■ **YOUR INSTRUCTIONS**
Reproduce exactly the lines below, from the first through the one containing "R4: 22k (OUT, VCTRL) -> 22k (AC2, VCTRL)", and nothing more.

+++ THE DATA

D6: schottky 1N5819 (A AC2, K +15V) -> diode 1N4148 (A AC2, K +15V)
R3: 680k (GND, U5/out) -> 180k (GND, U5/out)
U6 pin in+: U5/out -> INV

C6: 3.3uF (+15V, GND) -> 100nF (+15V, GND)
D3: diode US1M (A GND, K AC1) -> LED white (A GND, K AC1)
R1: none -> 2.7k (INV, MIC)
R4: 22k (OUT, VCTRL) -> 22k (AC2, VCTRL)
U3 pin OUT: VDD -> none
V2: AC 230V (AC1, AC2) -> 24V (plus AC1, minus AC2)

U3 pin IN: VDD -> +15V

++++++

■ **SOLUTION BELOW**
D6: schottky 1N5819 (A AC2, K +15V) -> diode 1N4148 (A AC2, K +15V)
R3: 680k (GND, U5/out) -> 180k (GND, U5/out)
U6 pin in+: U5/out -> INV

C6: 3.3uF (+15V, GND) -> 100nF (+15V, GND)
D3: diode US1M (A GND, K AC1) -> LED white (A GND, K AC1)
R1: none -> 2.7k (INV, MIC)
R4: 22k (OUT, VCTRL) -> 22k (AC2, VCTRL)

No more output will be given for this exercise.